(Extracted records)
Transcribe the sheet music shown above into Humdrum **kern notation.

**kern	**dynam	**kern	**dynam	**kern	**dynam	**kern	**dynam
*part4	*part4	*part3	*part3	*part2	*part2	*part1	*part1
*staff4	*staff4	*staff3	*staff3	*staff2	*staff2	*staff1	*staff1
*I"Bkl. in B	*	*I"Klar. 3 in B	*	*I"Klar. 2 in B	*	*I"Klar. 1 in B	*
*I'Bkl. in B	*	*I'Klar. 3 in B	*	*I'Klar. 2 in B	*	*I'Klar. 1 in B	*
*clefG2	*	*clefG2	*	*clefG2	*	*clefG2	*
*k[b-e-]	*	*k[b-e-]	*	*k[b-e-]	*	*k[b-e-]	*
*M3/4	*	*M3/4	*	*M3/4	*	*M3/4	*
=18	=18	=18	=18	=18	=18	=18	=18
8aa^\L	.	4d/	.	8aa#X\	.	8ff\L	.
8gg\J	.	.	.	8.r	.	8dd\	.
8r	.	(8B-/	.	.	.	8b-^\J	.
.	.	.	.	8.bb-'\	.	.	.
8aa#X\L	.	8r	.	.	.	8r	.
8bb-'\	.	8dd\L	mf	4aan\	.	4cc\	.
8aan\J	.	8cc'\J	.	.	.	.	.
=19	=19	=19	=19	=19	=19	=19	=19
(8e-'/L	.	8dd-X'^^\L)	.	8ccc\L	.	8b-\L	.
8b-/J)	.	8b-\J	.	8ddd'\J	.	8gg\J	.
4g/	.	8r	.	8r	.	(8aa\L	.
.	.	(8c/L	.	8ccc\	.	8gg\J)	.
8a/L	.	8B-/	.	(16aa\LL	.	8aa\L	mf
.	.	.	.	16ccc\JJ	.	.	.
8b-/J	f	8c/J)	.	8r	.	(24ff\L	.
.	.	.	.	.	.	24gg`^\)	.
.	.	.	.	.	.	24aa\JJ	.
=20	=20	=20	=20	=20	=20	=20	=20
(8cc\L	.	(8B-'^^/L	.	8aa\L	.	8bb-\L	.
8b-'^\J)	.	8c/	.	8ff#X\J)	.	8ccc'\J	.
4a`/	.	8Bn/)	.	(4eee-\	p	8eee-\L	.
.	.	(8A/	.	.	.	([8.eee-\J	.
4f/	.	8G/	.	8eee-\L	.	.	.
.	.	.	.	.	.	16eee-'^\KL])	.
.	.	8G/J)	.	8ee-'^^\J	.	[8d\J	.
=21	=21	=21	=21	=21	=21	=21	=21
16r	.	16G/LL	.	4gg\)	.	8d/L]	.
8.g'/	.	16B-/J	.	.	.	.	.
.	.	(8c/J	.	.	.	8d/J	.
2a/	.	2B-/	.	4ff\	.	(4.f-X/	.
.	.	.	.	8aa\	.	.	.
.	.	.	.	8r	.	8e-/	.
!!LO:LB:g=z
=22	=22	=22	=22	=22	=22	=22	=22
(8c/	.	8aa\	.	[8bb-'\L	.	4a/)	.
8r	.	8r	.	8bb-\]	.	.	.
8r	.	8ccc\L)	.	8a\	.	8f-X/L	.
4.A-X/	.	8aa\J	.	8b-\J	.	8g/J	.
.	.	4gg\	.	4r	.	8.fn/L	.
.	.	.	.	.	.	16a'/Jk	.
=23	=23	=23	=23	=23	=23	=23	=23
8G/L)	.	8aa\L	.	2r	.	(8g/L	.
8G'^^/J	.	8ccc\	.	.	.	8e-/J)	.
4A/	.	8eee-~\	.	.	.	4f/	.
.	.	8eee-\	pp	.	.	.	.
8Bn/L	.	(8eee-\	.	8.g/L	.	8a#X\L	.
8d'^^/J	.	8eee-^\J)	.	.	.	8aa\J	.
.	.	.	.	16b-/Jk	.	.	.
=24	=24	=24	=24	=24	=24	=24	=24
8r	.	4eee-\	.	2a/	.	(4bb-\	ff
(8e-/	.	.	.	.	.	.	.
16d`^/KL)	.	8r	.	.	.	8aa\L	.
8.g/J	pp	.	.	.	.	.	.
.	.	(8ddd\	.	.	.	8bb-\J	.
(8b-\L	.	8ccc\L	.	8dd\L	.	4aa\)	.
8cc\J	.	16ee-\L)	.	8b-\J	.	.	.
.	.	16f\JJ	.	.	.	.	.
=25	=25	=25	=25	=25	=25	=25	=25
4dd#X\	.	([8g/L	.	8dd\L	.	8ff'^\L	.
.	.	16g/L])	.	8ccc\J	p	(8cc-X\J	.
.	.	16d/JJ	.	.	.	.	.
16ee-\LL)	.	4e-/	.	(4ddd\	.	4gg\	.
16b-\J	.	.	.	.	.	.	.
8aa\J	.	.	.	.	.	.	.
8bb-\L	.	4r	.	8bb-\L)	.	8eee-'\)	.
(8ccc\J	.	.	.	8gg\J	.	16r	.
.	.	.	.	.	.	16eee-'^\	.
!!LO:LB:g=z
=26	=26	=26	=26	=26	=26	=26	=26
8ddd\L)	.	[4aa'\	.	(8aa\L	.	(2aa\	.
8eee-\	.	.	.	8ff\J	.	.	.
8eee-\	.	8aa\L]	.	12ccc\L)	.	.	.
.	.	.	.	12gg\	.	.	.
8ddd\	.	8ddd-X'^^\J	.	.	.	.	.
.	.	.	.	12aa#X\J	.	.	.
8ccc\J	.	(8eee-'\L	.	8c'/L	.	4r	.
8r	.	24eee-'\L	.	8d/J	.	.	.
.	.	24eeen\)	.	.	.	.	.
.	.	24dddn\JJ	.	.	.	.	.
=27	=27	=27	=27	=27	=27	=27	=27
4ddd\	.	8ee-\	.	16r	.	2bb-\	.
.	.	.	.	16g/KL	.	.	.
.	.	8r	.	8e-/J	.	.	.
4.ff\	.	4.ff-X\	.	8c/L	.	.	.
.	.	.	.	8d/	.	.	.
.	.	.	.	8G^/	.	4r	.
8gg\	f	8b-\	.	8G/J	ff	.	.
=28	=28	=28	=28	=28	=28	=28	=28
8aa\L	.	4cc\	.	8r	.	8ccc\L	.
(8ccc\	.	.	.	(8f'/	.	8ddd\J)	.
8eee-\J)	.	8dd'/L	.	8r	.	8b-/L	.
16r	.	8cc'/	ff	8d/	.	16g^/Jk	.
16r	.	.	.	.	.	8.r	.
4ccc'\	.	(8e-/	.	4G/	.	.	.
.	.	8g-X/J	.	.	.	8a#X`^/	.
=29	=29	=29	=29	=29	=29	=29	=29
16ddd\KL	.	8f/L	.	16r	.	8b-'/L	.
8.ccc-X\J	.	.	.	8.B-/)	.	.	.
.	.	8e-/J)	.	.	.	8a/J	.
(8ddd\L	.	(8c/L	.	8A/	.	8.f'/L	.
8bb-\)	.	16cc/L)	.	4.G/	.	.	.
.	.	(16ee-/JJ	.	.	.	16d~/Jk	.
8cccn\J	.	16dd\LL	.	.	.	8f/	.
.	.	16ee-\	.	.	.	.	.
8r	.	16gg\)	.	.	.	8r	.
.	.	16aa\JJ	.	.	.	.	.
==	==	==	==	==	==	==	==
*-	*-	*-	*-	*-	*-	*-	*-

* **Instructions for the task**: Give only the number of lines above that contain the string "kern". Case counts.

* **Solution to this task**: 2